▶ **WHAT TO DO**
From the data below, repeat exactly the lines from the line with "op=moved; was=goma de borrar/amarillo;" to the line with "op=replaced; was=lámpara/turquesa; now=cinta", both included.

(DATASET EXCERPTS begins)

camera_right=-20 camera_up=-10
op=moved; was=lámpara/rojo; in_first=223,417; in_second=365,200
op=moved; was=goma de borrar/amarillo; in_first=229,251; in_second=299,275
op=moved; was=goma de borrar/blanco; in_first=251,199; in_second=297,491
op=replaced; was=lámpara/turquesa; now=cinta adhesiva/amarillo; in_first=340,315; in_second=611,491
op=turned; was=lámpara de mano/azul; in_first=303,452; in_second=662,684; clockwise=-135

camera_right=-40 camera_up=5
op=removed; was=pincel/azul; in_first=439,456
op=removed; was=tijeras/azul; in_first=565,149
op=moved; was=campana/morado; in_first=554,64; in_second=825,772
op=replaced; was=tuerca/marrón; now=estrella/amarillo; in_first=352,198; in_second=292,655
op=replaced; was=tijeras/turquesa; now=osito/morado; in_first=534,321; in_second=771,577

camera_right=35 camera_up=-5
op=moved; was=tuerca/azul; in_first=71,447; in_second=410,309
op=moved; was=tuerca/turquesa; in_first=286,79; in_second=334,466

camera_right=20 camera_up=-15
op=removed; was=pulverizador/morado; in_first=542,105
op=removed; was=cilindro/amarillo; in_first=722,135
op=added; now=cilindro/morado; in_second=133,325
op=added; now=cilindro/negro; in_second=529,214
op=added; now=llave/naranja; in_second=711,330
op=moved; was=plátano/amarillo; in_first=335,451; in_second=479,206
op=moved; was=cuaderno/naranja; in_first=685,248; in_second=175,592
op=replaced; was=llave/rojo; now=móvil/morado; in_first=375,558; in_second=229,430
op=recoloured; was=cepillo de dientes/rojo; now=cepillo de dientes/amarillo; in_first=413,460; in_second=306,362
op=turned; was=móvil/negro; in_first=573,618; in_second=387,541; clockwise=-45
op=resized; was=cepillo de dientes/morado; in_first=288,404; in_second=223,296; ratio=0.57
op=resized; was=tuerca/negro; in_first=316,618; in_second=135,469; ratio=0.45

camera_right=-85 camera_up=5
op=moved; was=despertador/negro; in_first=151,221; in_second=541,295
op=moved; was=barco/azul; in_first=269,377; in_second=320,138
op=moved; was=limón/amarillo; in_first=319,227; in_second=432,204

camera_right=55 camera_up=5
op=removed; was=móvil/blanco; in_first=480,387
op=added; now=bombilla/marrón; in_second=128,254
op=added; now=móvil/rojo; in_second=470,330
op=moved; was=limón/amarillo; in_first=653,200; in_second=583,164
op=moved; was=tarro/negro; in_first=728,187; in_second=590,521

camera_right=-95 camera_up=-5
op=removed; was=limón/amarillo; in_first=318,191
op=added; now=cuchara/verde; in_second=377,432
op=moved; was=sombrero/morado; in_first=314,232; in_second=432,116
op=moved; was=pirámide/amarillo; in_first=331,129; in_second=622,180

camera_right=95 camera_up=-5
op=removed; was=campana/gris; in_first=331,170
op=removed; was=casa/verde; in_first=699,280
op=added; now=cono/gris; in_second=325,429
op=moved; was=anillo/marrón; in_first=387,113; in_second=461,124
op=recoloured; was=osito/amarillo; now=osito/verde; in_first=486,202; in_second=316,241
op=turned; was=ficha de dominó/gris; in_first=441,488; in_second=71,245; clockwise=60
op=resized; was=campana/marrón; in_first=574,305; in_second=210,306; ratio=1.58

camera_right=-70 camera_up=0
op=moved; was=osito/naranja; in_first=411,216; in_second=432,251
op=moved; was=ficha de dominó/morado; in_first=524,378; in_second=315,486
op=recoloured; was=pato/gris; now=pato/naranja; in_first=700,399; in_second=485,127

(DATASET EXCERPTS ends)

▶ **TASK ANSWER**
op=moved; was=goma de borrar/amarillo; in_first=229,251; in_second=299,275
op=moved; was=goma de borrar/blanco; in_first=251,199; in_second=297,491
op=replaced; was=lámpara/turquesa; now=cinta adhesiva/amarillo; in_first=340,315; in_second=611,491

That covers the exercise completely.